Work item.
Return every line below in which "right" appears.

[Records from a data source]
-- Opening Marker --
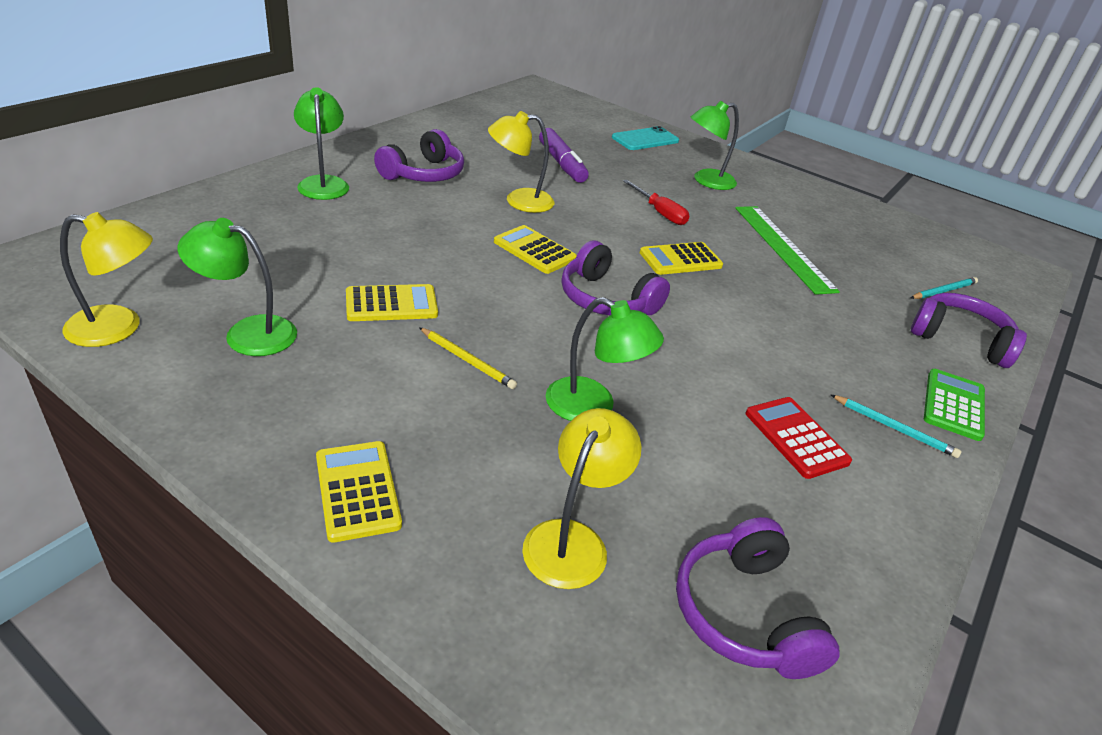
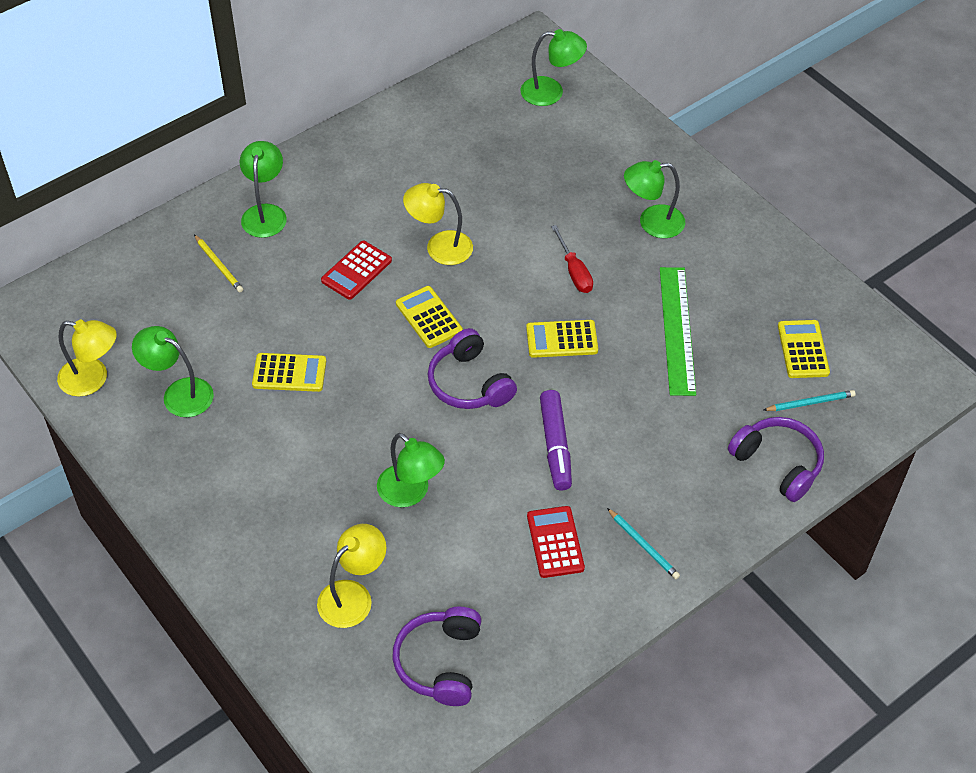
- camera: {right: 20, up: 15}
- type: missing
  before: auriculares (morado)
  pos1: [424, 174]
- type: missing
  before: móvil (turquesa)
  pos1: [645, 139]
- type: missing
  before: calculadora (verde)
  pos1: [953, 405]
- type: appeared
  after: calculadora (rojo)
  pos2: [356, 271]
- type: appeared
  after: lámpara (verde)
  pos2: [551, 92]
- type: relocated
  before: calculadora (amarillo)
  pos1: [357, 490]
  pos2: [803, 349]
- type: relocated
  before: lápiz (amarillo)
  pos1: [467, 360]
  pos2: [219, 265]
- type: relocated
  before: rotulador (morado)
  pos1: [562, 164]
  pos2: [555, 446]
-- Closing Marker --
-- Opening Marker --
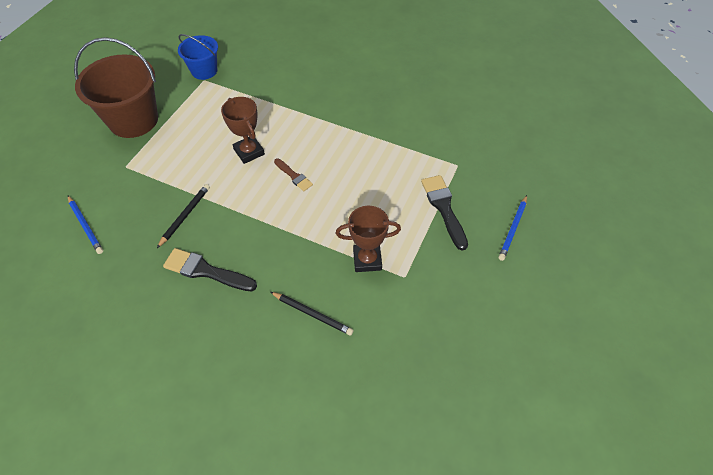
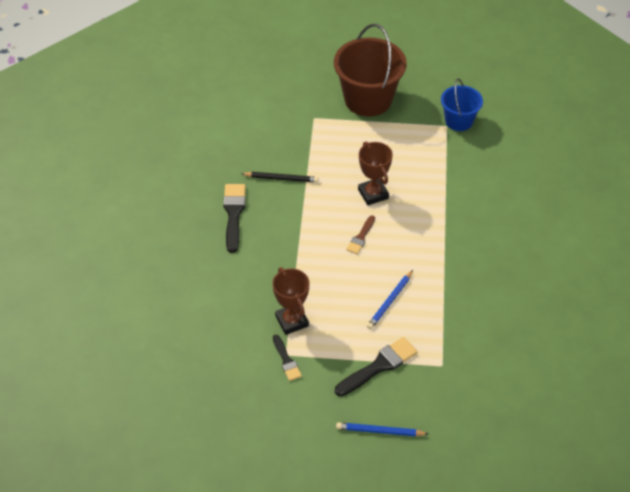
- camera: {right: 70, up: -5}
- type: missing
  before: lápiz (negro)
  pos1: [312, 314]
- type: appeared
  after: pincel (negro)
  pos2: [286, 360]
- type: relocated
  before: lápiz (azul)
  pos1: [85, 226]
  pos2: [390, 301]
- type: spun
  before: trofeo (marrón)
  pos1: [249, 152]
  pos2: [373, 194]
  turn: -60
-- Closing Marker --
Final answer.
- camera: {right: 20, up: 15}
- camera: {right: 70, up: -5}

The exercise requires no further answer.